### Required work
Look through the entries below and report every line that has "STEPPER".

Records contained in a dataset:
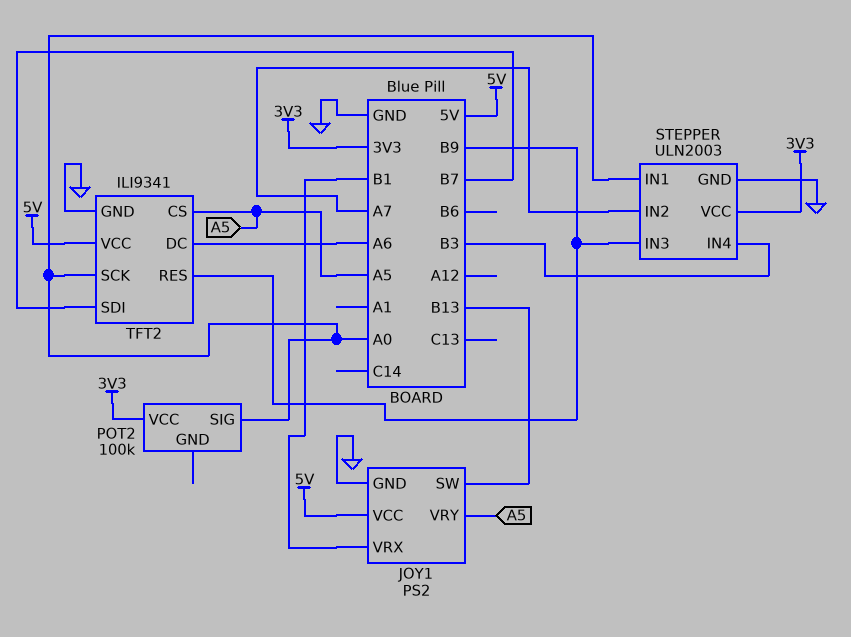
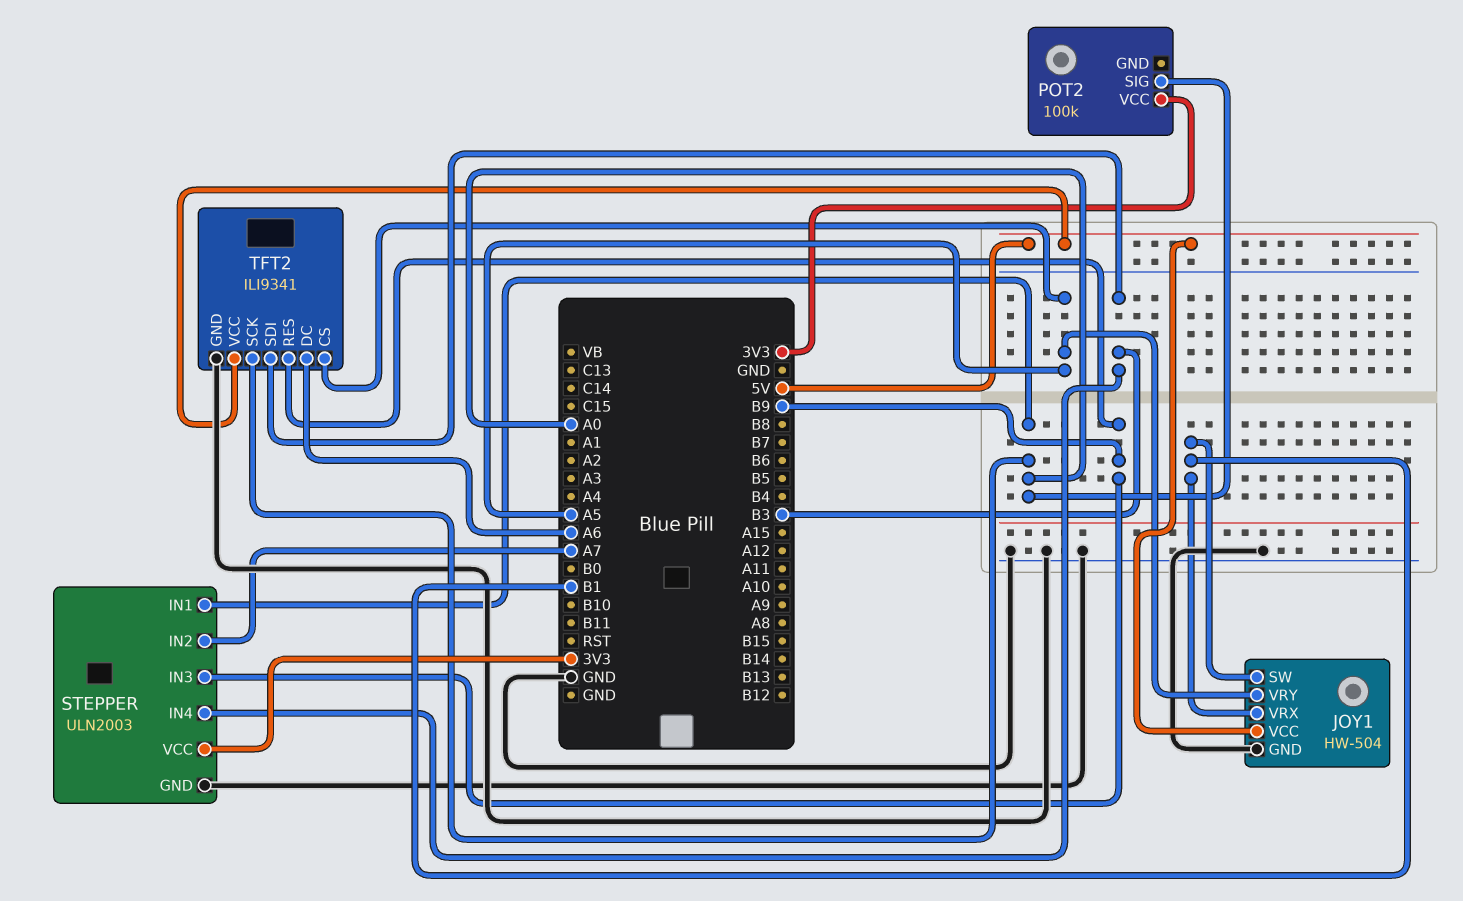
JOY1: PS2 -> HW-504
JOY1 pin SW: B13 -> B1
TFT2 pin SDI: B7 -> B3

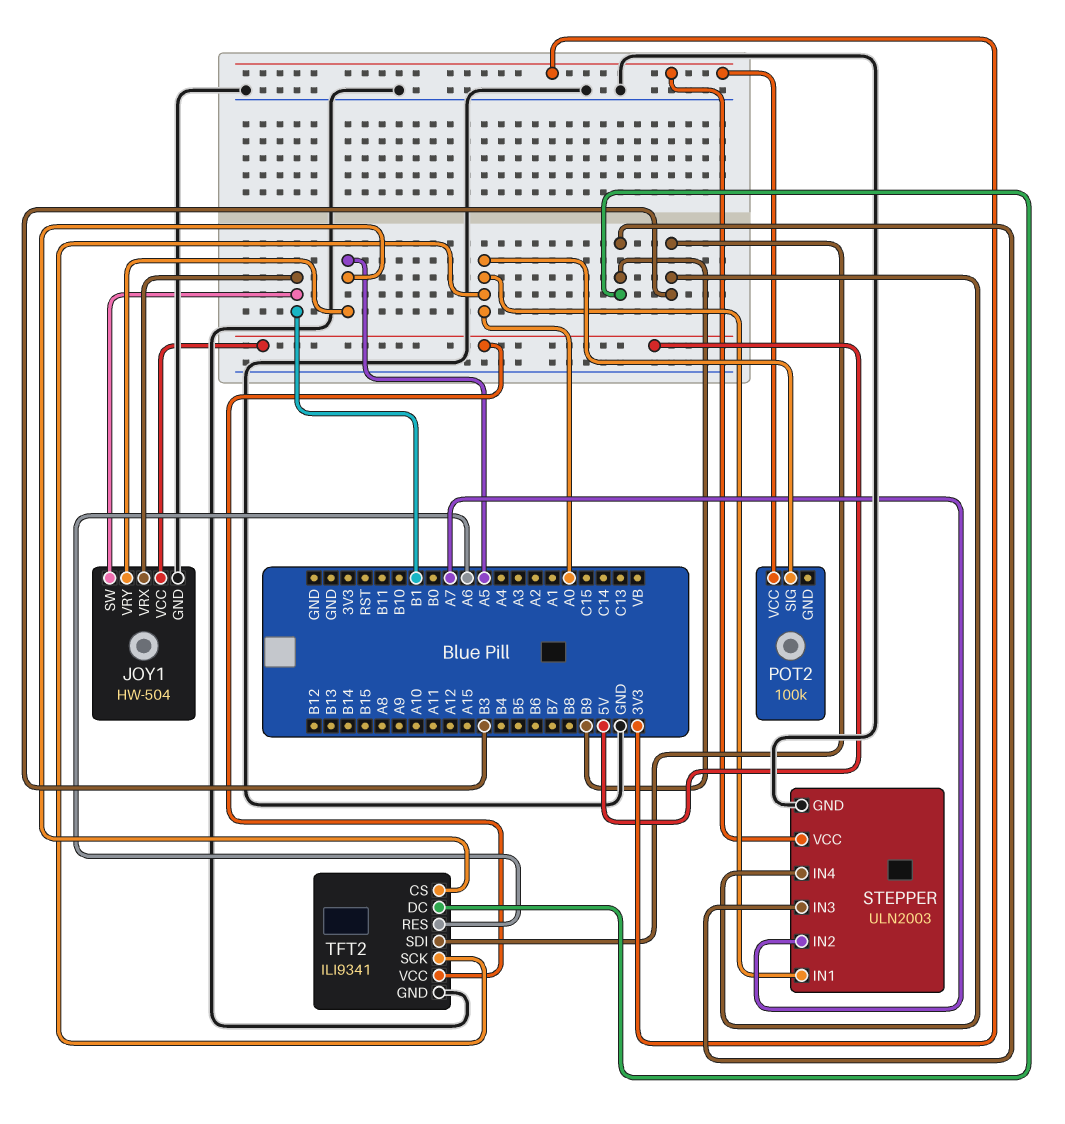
TFT2 pin DC: A6 -> B9
TFT2 pin RES: B9 -> A6

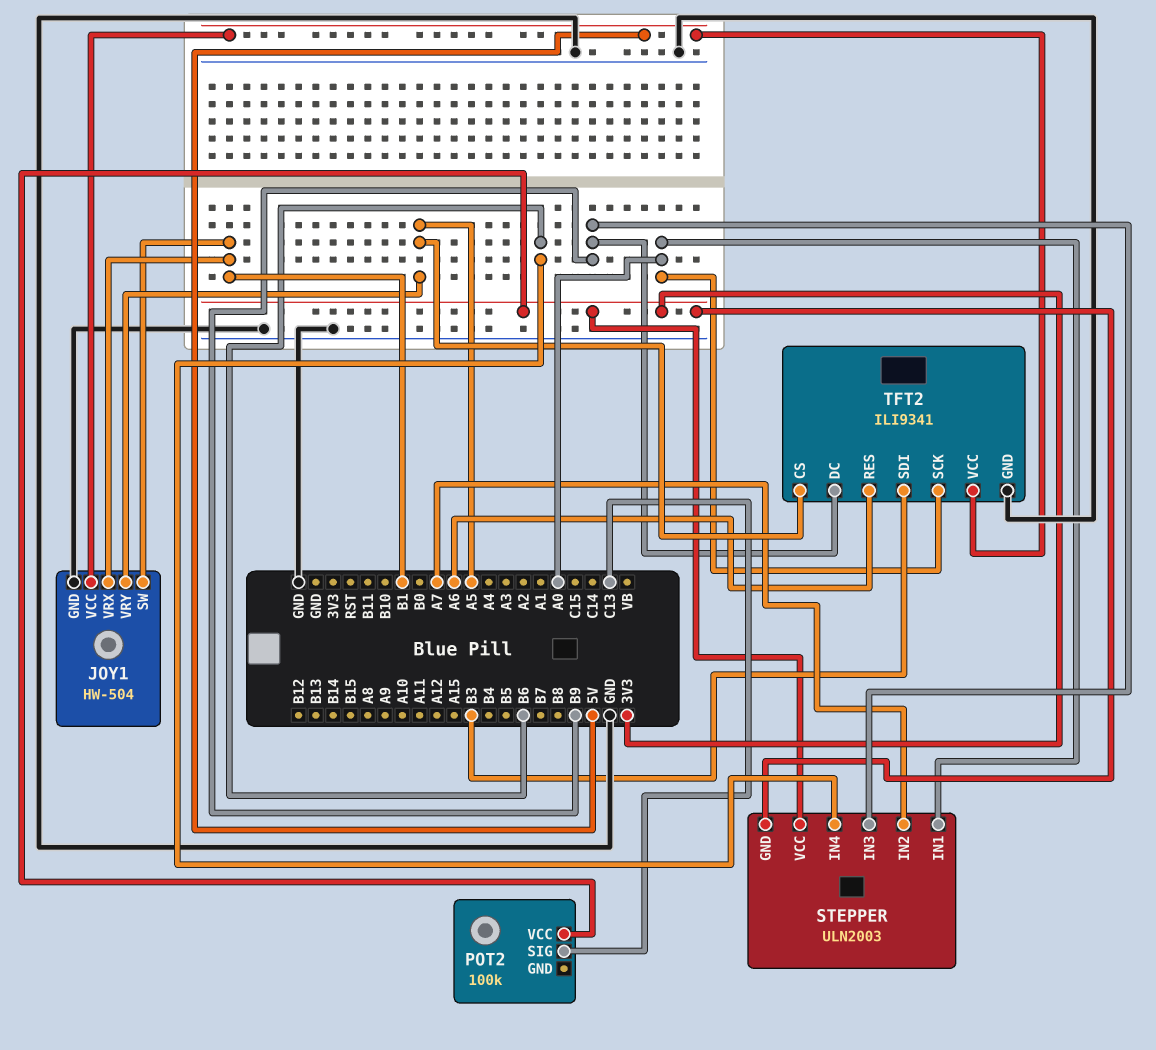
POT2 pin SIG: A0 -> C13
STEPPER pin GND: GND -> 3V3
STEPPER pin IN4: B3 -> B6

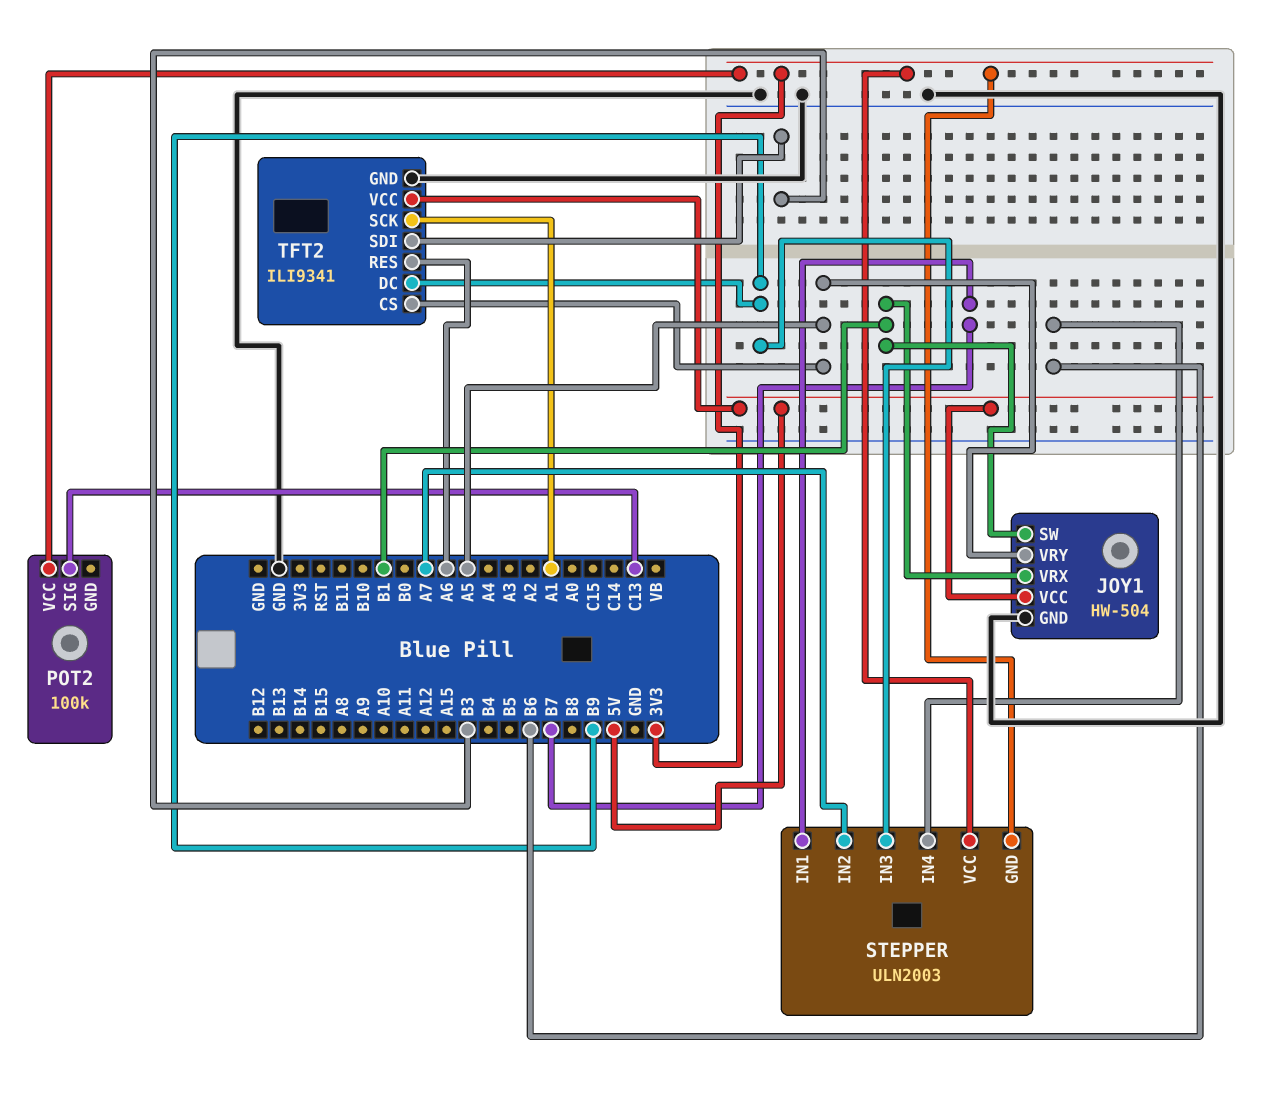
STEPPER pin IN1: A0 -> B7
TFT2 pin SCK: A0 -> A1

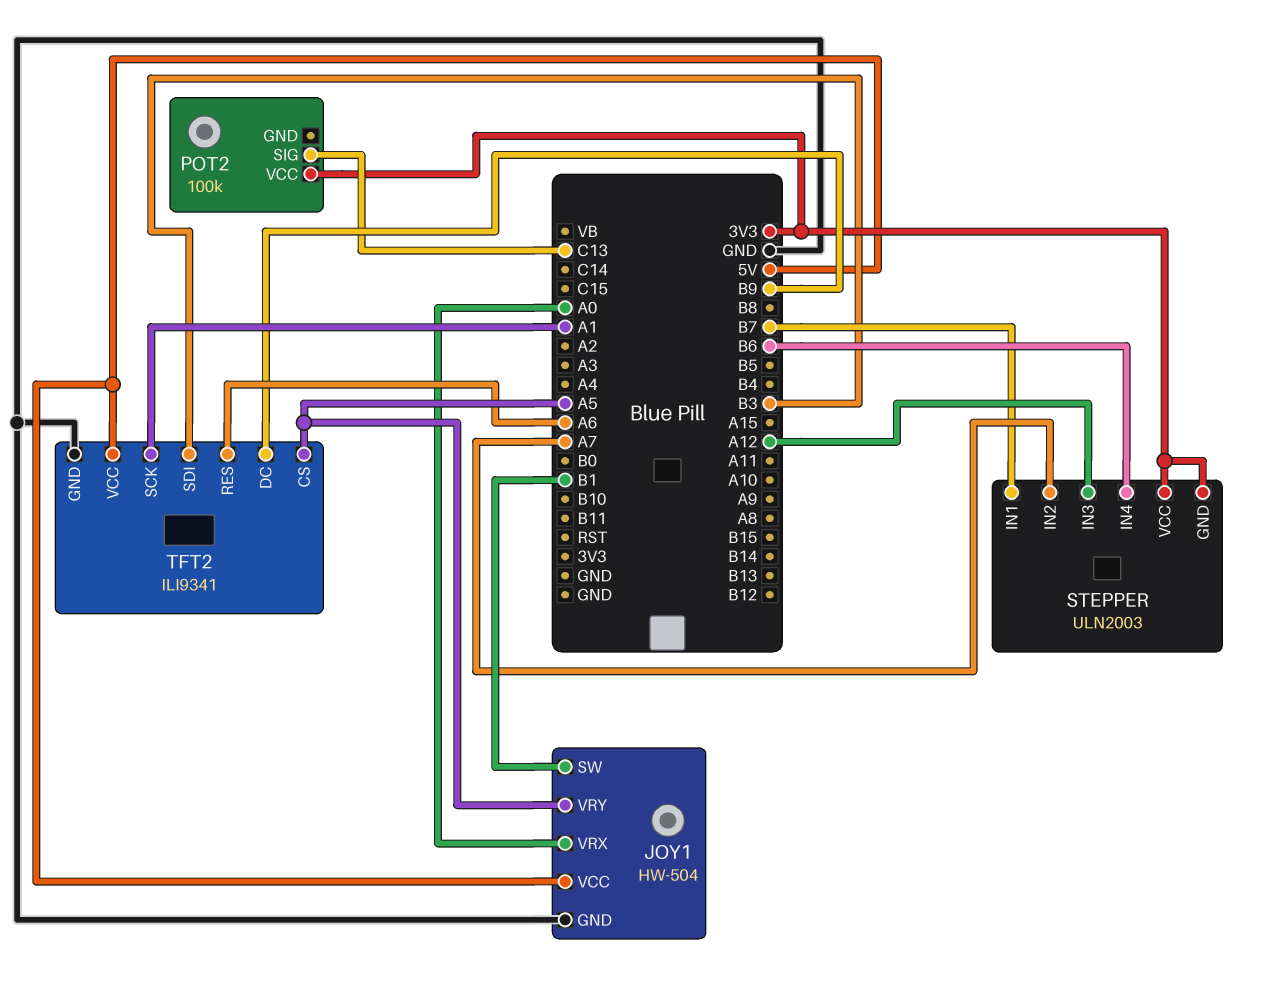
JOY1 pin VRX: B1 -> A0
STEPPER pin IN3: B9 -> A12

### Task output
STEPPER pin GND: GND -> 3V3
STEPPER pin IN4: B3 -> B6
STEPPER pin IN1: A0 -> B7
STEPPER pin IN3: B9 -> A12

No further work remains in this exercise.